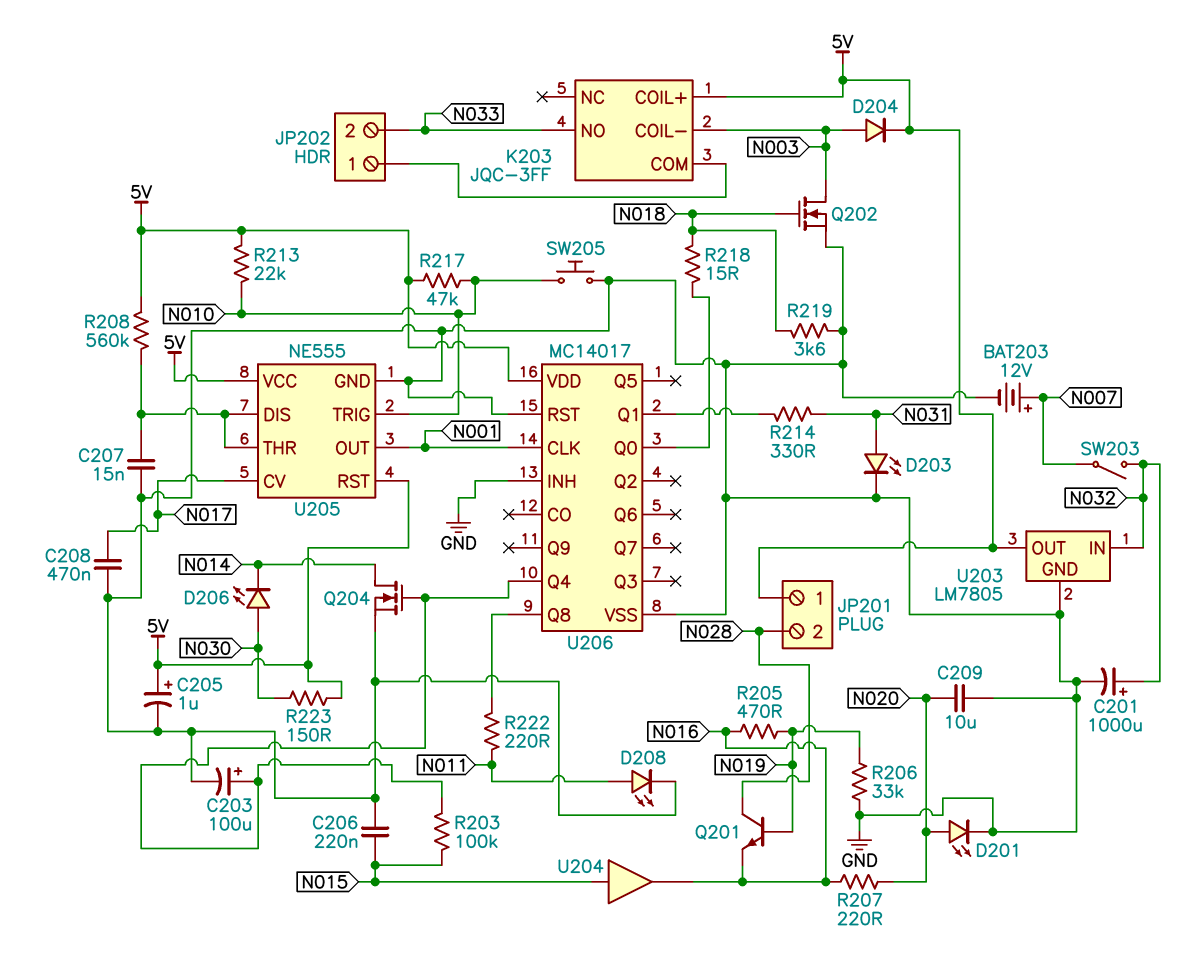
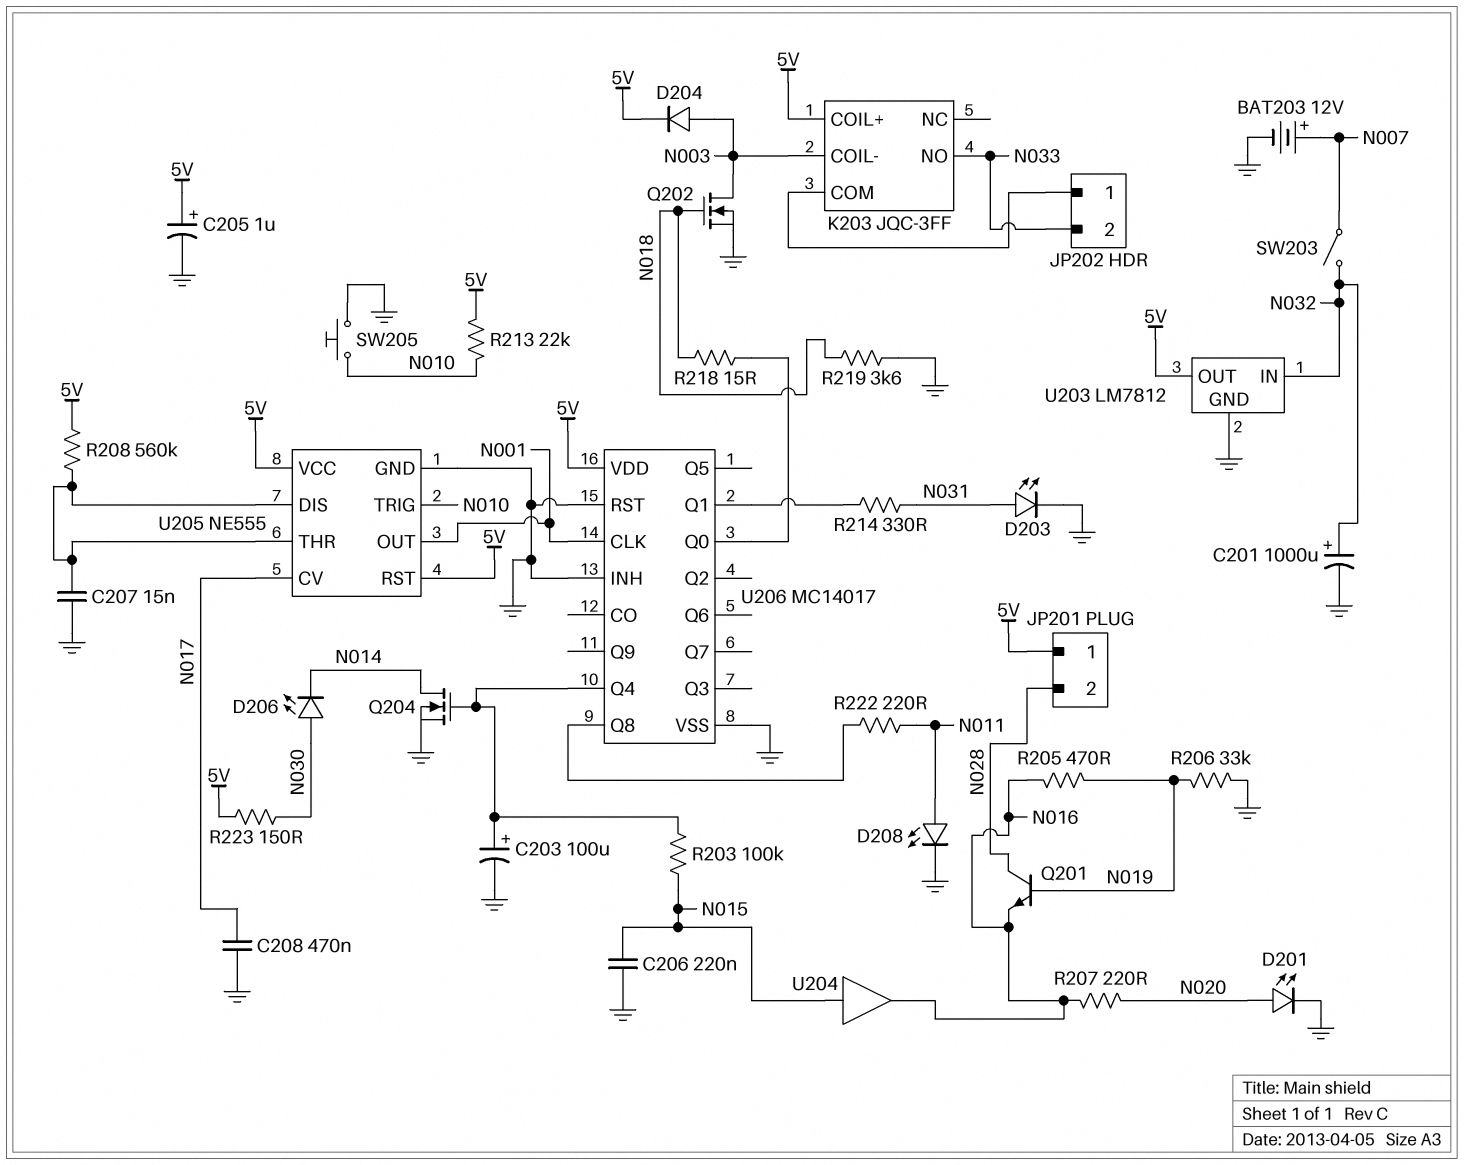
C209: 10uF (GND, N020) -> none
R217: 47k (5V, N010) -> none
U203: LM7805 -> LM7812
==
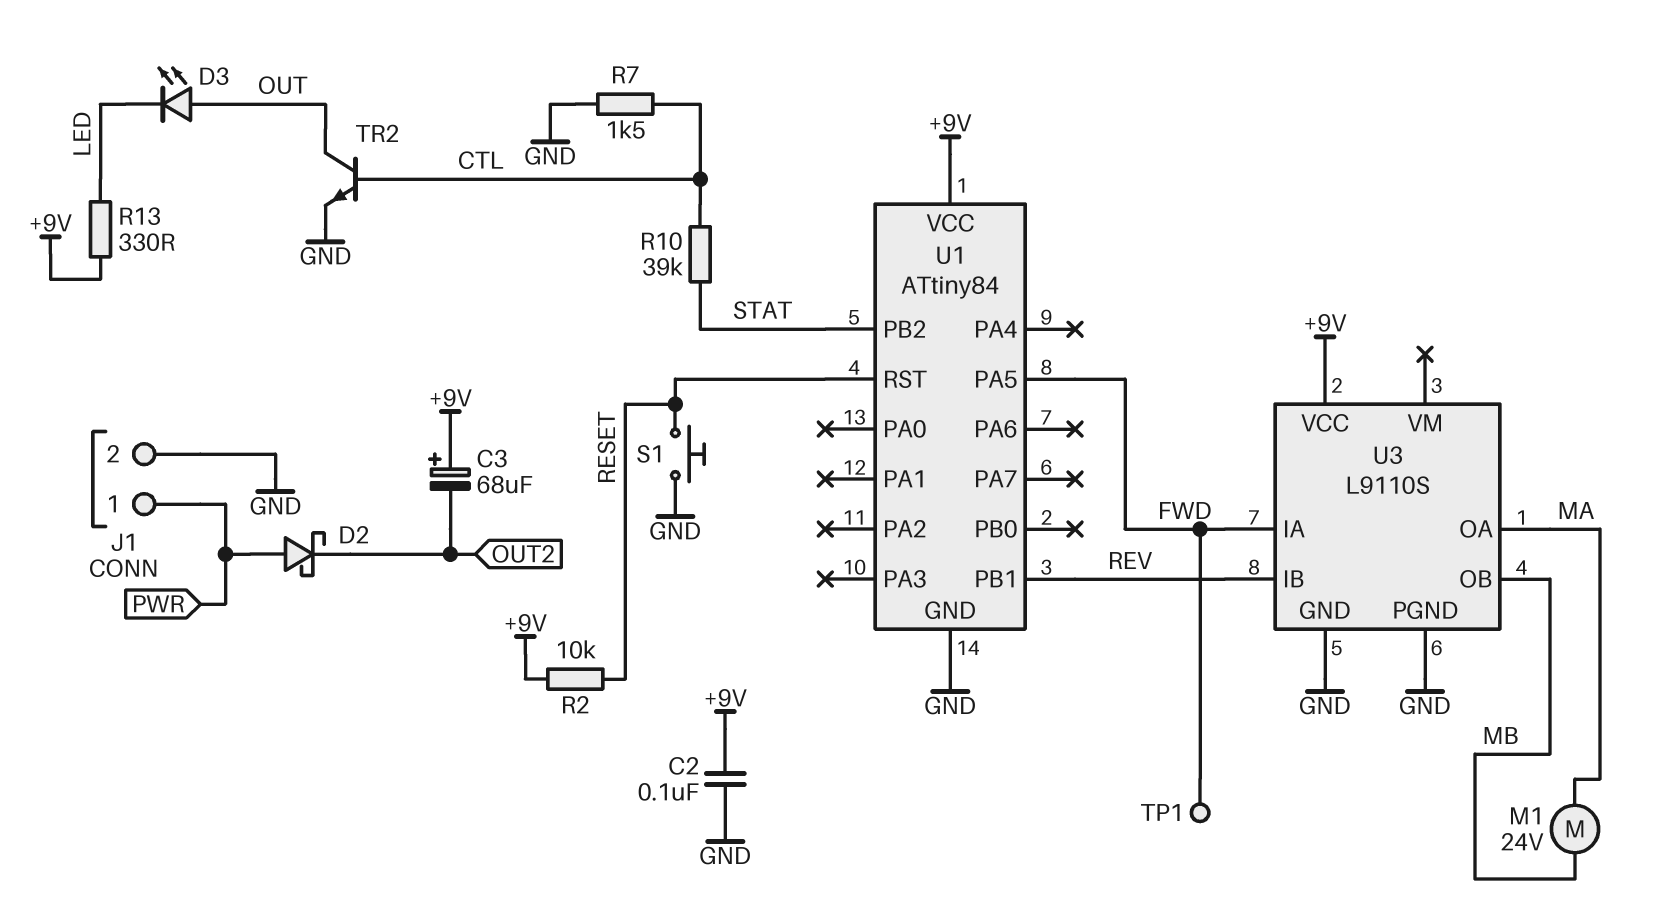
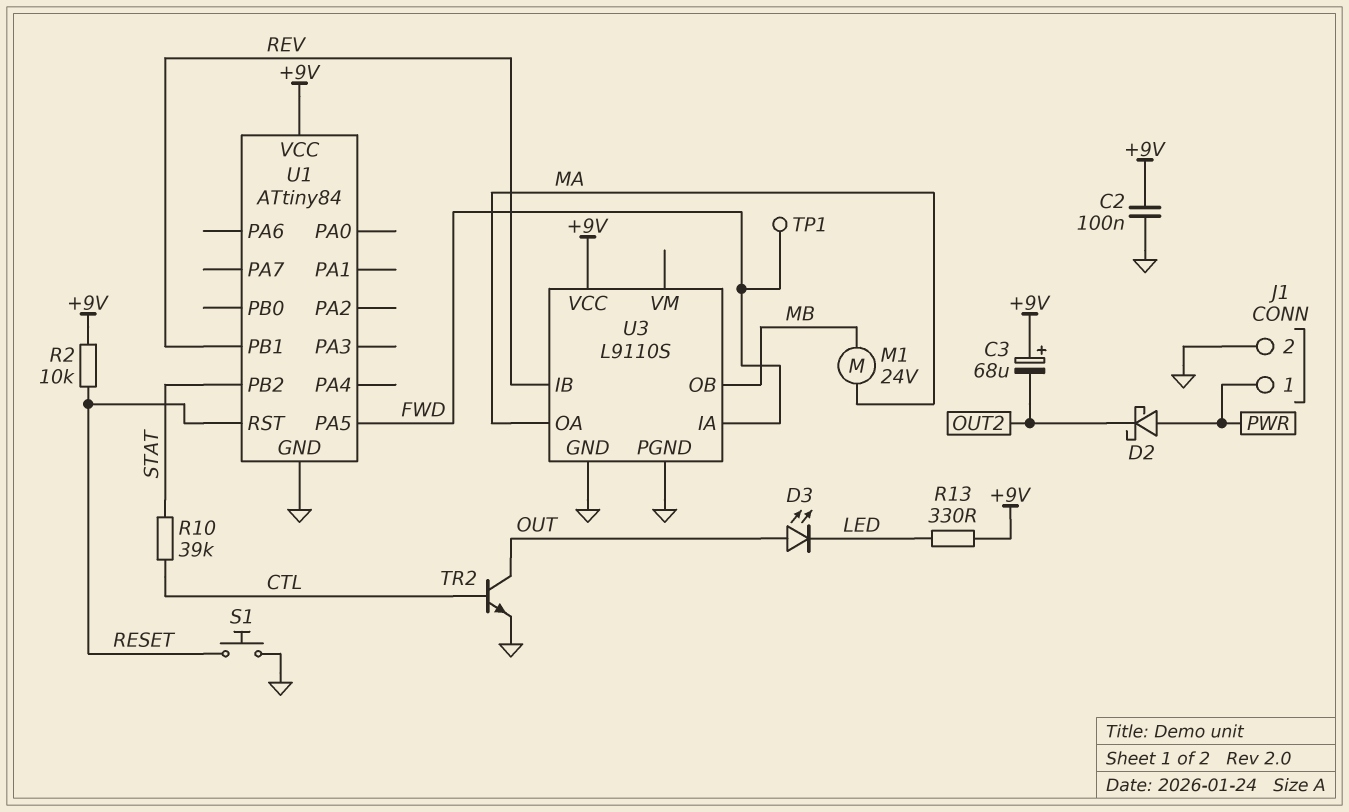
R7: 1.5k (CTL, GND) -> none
--
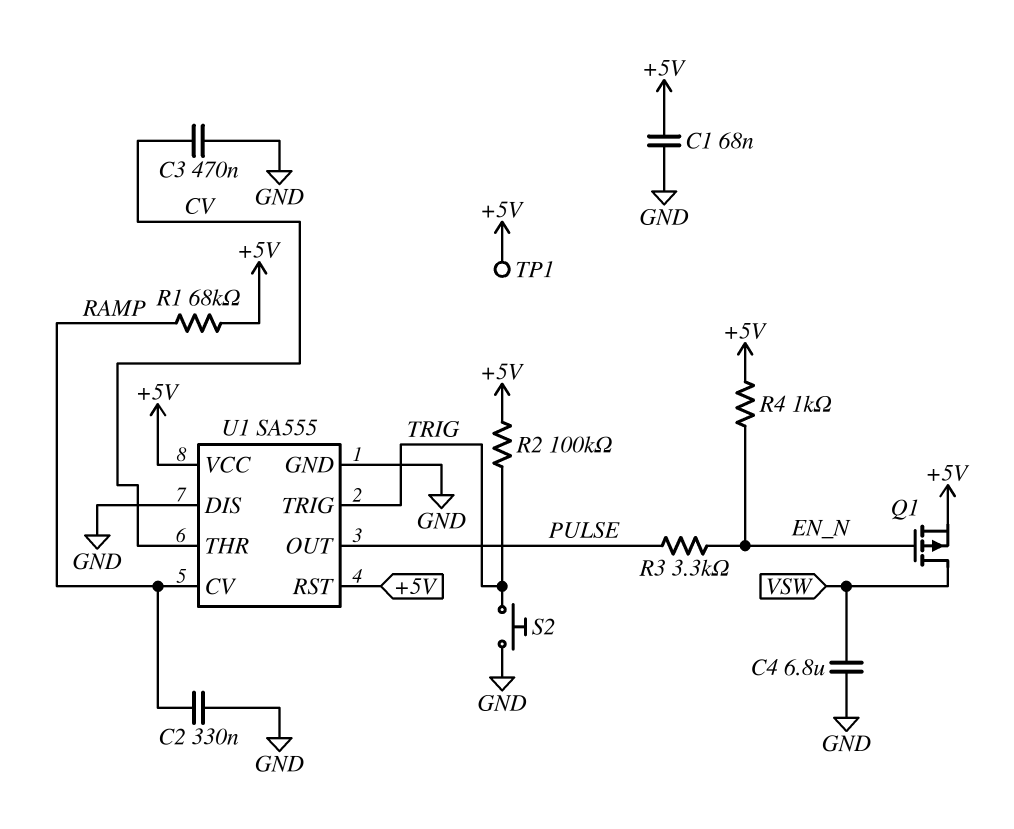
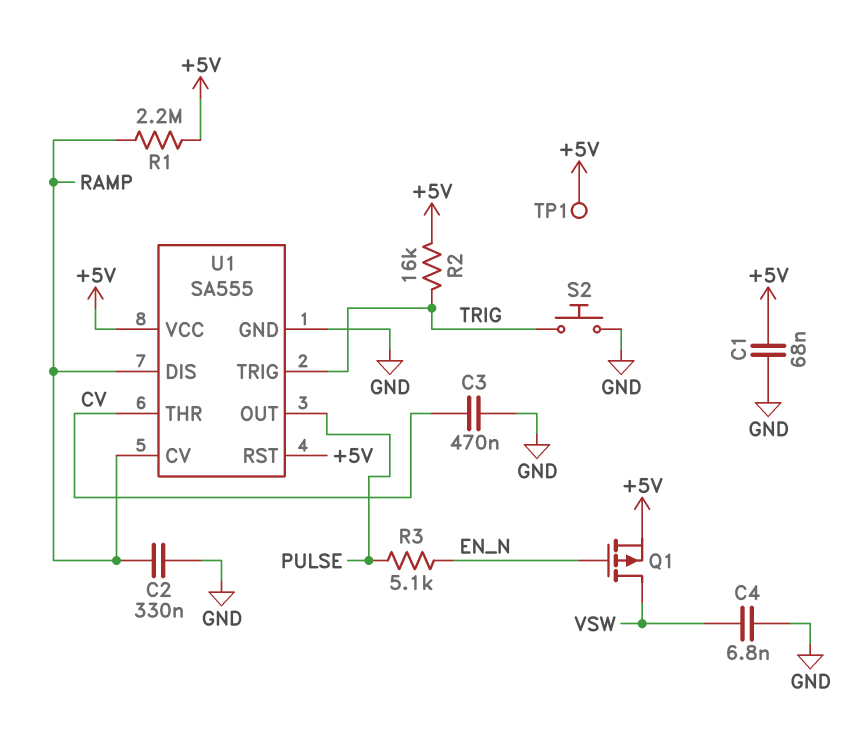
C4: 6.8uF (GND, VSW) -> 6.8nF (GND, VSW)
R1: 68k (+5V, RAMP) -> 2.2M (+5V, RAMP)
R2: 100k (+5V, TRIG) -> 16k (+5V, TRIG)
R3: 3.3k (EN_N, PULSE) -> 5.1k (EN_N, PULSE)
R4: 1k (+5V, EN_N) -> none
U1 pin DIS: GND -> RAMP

ABOUT THIS TASK — Retype, exactly and in full, the lines above from the one containing "C4: 6.8uF (GND, VSW) -> 6.8nF (GND, VSW)" through the one containing "U1 pin DIS: GND -> RAMP".

ANSWER FOR THIS EXERCISE —
C4: 6.8uF (GND, VSW) -> 6.8nF (GND, VSW)
R1: 68k (+5V, RAMP) -> 2.2M (+5V, RAMP)
R2: 100k (+5V, TRIG) -> 16k (+5V, TRIG)
R3: 3.3k (EN_N, PULSE) -> 5.1k (EN_N, PULSE)
R4: 1k (+5V, EN_N) -> none
U1 pin DIS: GND -> RAMP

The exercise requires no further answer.